- _Task goal_
Read through the data and report every line in which the word "purple" occurs.

---- Data for processing

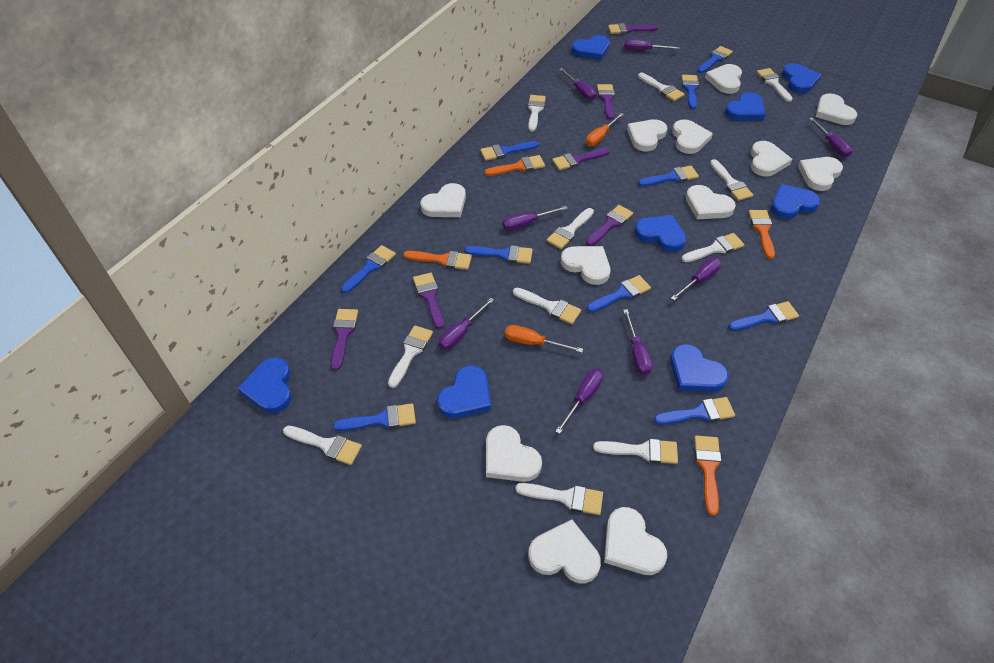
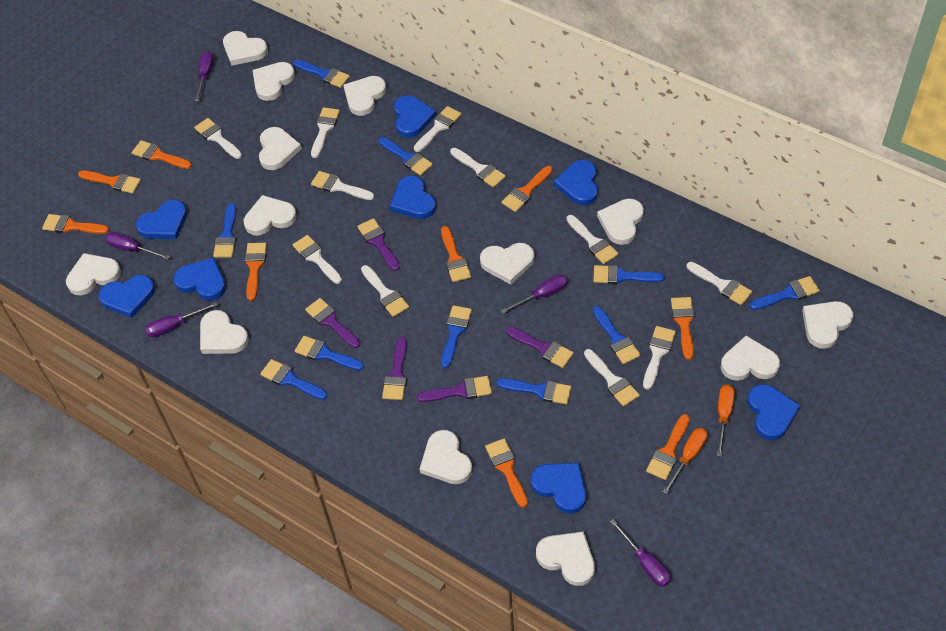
orange brush: 4 -> 9
purple brush: 6 -> 5
purple screwdriver: 8 -> 5
white heart: 12 -> 13

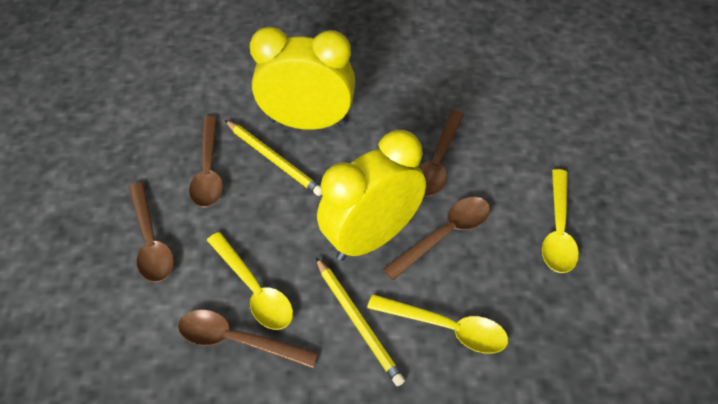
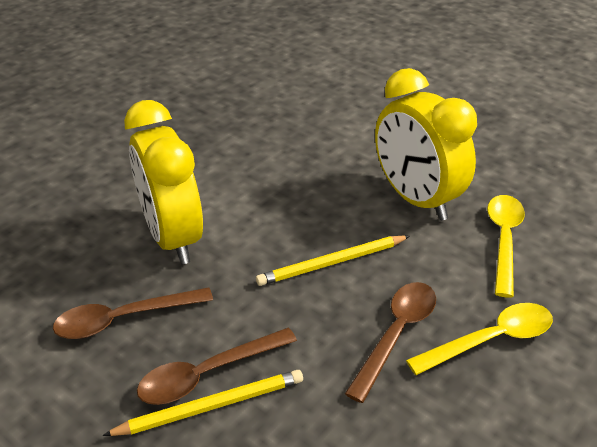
brown spoon: 5 -> 3
yellow spoon: 3 -> 2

--------

- _Exercise output_
purple brush: 6 -> 5
purple screwdriver: 8 -> 5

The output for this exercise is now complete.